Dataset entries:
—————
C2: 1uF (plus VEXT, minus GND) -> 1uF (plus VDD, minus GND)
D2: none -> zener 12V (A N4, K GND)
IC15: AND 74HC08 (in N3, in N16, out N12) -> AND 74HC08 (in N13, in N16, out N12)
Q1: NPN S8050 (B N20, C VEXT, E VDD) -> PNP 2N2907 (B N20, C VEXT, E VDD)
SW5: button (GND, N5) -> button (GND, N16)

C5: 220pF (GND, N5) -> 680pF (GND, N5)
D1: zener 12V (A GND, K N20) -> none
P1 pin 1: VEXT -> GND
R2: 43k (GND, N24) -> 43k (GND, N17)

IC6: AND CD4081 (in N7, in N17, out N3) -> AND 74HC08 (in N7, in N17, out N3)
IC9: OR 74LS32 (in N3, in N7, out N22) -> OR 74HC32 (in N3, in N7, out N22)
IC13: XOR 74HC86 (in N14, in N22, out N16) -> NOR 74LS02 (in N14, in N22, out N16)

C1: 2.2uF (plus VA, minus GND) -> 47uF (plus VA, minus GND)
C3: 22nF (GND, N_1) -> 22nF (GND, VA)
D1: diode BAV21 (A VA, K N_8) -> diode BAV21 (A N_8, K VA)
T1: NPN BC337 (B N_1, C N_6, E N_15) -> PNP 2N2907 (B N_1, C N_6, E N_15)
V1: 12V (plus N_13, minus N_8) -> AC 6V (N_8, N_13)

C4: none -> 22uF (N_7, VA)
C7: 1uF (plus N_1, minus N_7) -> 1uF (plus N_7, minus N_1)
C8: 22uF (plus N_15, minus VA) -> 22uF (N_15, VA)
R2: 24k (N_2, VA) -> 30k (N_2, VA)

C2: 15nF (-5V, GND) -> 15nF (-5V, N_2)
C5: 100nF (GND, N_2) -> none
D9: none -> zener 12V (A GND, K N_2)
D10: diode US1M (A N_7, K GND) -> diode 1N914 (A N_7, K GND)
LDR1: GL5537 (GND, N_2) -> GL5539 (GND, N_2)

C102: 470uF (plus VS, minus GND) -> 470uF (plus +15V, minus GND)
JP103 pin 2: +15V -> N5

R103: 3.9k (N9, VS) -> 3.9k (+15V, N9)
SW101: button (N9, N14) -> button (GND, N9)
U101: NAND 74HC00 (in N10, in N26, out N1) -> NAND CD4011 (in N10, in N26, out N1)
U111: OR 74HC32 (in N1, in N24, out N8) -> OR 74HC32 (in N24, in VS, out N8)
—————
# WORK INSTRUCTION
Whenever the word "VEXT" shows up in a line above, copy that line.

# RESULT
C2: 1uF (plus VEXT, minus GND) -> 1uF (plus VDD, minus GND)
Q1: NPN S8050 (B N20, C VEXT, E VDD) -> PNP 2N2907 (B N20, C VEXT, E VDD)
P1 pin 1: VEXT -> GND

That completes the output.